> **WHAT YOU ARE ASKED TO DO**:
Please take the lines from the one holding "lime plate D3" through the one holding "red brick F1:F2 level 1 -> none" in the data below and copy them exactly.

*** Opening of EXERCISE MATERIAL ***

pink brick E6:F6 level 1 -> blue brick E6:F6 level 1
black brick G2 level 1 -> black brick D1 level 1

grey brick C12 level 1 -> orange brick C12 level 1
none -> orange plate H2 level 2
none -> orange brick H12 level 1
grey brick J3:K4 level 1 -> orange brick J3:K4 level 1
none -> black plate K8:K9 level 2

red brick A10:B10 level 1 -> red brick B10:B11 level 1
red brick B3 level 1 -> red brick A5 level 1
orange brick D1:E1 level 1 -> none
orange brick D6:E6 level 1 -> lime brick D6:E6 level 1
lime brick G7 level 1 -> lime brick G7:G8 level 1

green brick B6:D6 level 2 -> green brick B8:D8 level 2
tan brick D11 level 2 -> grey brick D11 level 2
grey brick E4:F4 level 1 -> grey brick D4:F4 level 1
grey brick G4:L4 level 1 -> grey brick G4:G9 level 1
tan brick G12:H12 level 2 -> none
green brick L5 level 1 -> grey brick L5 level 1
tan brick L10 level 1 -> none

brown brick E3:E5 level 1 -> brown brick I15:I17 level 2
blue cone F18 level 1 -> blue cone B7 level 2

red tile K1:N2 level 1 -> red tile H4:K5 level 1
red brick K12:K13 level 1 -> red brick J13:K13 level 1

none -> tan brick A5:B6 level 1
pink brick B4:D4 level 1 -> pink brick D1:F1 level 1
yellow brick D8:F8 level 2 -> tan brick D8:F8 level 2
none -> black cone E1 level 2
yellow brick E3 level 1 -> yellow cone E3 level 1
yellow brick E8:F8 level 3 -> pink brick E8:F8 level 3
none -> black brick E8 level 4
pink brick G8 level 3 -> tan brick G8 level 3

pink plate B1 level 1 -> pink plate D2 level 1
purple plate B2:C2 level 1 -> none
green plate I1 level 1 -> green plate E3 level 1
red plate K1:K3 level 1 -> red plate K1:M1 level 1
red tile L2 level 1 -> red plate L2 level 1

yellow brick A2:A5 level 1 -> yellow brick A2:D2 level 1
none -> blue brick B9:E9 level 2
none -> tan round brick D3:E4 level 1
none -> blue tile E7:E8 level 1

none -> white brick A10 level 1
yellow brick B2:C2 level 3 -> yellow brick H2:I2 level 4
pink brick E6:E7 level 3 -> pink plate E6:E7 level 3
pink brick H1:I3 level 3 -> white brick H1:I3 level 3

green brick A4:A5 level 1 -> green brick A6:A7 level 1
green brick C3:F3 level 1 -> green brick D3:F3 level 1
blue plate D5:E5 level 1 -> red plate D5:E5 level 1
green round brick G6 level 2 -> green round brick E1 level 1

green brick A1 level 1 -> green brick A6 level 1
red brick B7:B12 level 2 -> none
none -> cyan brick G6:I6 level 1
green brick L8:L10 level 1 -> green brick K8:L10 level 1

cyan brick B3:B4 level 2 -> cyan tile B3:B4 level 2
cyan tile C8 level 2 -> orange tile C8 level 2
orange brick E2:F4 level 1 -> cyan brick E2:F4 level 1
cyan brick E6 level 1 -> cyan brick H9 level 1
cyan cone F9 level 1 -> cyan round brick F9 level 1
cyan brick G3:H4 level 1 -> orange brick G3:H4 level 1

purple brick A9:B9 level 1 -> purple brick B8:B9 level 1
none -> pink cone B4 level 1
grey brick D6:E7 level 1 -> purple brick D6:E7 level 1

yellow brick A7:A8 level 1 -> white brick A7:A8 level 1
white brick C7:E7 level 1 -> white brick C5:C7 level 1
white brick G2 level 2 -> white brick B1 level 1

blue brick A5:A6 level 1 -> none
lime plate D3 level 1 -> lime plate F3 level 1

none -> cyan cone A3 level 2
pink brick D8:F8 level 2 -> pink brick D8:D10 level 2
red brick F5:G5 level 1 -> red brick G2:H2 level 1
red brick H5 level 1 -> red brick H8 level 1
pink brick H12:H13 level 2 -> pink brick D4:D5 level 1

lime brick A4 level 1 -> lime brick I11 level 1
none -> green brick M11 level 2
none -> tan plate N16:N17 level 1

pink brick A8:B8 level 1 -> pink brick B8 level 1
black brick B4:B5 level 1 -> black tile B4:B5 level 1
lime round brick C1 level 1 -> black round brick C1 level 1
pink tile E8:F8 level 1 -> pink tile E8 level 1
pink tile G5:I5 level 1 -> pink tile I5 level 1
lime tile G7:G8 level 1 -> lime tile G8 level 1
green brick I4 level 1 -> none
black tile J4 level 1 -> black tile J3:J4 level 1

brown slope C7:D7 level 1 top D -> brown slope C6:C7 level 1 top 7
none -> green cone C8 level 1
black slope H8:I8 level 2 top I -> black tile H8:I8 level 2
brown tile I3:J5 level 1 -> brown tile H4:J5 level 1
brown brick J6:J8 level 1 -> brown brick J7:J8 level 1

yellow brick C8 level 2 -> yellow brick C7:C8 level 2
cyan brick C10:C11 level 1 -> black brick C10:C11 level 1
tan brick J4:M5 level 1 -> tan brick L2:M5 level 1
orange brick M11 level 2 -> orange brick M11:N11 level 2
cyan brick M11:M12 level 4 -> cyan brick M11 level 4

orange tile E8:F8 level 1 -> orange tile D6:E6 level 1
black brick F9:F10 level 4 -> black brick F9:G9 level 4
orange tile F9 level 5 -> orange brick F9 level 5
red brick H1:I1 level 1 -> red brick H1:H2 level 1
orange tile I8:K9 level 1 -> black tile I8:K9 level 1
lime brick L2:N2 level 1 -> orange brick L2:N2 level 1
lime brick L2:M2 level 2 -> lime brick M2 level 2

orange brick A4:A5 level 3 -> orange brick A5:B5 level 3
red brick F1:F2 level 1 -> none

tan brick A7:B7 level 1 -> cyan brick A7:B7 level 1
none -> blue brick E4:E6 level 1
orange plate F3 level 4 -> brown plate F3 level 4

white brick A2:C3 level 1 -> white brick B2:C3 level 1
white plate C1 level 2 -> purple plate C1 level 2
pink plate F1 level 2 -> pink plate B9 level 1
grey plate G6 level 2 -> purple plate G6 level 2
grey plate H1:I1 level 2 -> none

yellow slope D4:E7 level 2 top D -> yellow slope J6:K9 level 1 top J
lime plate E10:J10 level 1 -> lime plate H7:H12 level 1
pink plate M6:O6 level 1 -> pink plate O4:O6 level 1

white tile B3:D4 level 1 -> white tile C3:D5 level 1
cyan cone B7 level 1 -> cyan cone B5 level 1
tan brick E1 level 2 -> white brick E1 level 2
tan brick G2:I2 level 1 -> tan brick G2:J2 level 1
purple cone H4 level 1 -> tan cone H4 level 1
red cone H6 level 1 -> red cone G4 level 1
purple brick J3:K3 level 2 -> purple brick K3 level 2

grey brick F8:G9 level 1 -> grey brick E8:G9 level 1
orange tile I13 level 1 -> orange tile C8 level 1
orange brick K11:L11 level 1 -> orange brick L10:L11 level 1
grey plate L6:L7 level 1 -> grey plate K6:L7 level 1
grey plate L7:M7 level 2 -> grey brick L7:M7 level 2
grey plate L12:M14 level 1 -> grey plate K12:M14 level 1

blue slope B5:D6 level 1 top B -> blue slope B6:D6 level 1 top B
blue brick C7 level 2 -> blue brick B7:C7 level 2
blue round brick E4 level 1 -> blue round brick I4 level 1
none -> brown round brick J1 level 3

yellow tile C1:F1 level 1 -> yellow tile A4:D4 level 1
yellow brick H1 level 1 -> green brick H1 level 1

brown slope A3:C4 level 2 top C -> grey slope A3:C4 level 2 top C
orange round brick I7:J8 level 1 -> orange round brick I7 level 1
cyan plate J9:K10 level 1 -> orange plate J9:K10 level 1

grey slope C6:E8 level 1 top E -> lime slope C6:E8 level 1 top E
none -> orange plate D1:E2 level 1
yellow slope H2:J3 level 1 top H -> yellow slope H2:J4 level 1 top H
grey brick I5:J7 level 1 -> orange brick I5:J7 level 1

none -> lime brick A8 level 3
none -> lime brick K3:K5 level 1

*** Close of EXERCISE MATERIAL ***

> **COMPLETED EXERCISE**:
lime plate D3 level 1 -> lime plate F3 level 1

none -> cyan cone A3 level 2
pink brick D8:F8 level 2 -> pink brick D8:D10 level 2
red brick F5:G5 level 1 -> red brick G2:H2 level 1
red brick H5 level 1 -> red brick H8 level 1
pink brick H12:H13 level 2 -> pink brick D4:D5 level 1

lime brick A4 level 1 -> lime brick I11 level 1
none -> green brick M11 level 2
none -> tan plate N16:N17 level 1

pink brick A8:B8 level 1 -> pink brick B8 level 1
black brick B4:B5 level 1 -> black tile B4:B5 level 1
lime round brick C1 level 1 -> black round brick C1 level 1
pink tile E8:F8 level 1 -> pink tile E8 level 1
pink tile G5:I5 level 1 -> pink tile I5 level 1
lime tile G7:G8 level 1 -> lime tile G8 level 1
green brick I4 level 1 -> none
black tile J4 level 1 -> black tile J3:J4 level 1

brown slope C7:D7 level 1 top D -> brown slope C6:C7 level 1 top 7
none -> green cone C8 level 1
black slope H8:I8 level 2 top I -> black tile H8:I8 level 2
brown tile I3:J5 level 1 -> brown tile H4:J5 level 1
brown brick J6:J8 level 1 -> brown brick J7:J8 level 1

yellow brick C8 level 2 -> yellow brick C7:C8 level 2
cyan brick C10:C11 level 1 -> black brick C10:C11 level 1
tan brick J4:M5 level 1 -> tan brick L2:M5 level 1
orange brick M11 level 2 -> orange brick M11:N11 level 2
cyan brick M11:M12 level 4 -> cyan brick M11 level 4

orange tile E8:F8 level 1 -> orange tile D6:E6 level 1
black brick F9:F10 level 4 -> black brick F9:G9 level 4
orange tile F9 level 5 -> orange brick F9 level 5
red brick H1:I1 level 1 -> red brick H1:H2 level 1
orange tile I8:K9 level 1 -> black tile I8:K9 level 1
lime brick L2:N2 level 1 -> orange brick L2:N2 level 1
lime brick L2:M2 level 2 -> lime brick M2 level 2

orange brick A4:A5 level 3 -> orange brick A5:B5 level 3
red brick F1:F2 level 1 -> none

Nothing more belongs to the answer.